++++ Material supplied
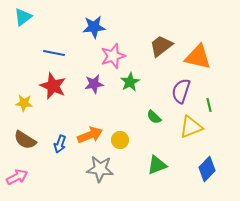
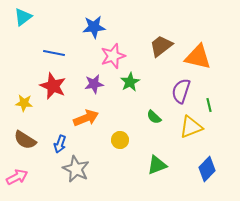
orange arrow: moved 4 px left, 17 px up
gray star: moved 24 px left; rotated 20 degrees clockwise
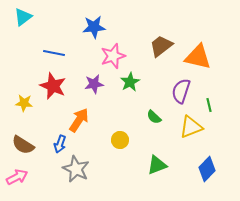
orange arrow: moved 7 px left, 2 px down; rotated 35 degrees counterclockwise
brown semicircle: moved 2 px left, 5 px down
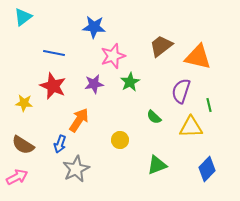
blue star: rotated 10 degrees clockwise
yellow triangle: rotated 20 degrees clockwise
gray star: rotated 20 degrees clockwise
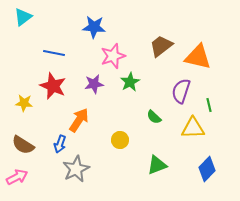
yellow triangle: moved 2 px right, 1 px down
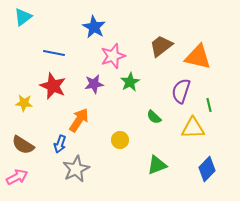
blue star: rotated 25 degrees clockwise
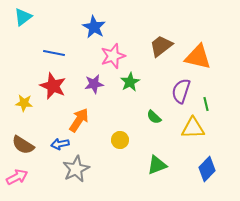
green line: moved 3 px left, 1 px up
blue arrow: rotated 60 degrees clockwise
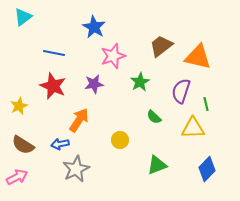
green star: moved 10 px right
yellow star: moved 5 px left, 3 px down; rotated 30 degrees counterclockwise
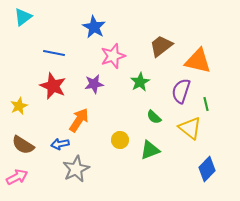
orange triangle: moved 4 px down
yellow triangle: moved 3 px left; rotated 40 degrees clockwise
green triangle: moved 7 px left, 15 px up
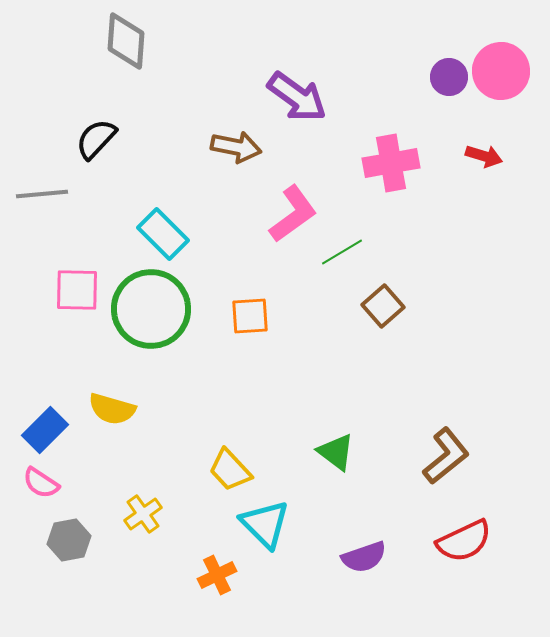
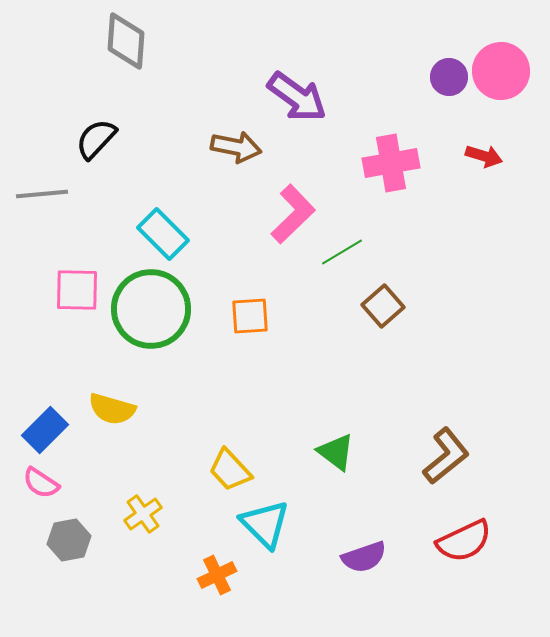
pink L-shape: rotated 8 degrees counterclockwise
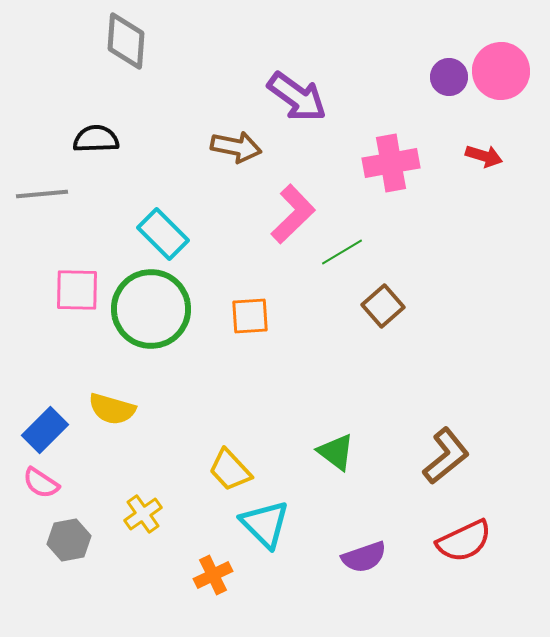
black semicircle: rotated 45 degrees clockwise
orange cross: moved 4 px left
++++++++
To be done =>
Reproduce every line of the entries above word for word, leaving out the pictures.

Answer to this exercise =>
orange arrow: moved 4 px left, 17 px up
gray star: moved 24 px left; rotated 20 degrees clockwise
orange arrow: moved 7 px left, 2 px down; rotated 35 degrees counterclockwise
brown semicircle: moved 2 px left, 5 px down
blue star: rotated 10 degrees clockwise
yellow triangle: rotated 20 degrees clockwise
gray star: rotated 20 degrees clockwise
yellow triangle: moved 2 px right, 1 px down
blue star: rotated 25 degrees clockwise
green line: moved 3 px left, 1 px up
blue arrow: rotated 60 degrees clockwise
green star: moved 10 px right
yellow star: moved 5 px left, 3 px down; rotated 30 degrees counterclockwise
orange triangle: moved 4 px down
yellow triangle: moved 3 px left; rotated 40 degrees clockwise
green triangle: moved 7 px left, 15 px up
pink L-shape: rotated 8 degrees counterclockwise
black semicircle: rotated 45 degrees clockwise
orange cross: moved 4 px left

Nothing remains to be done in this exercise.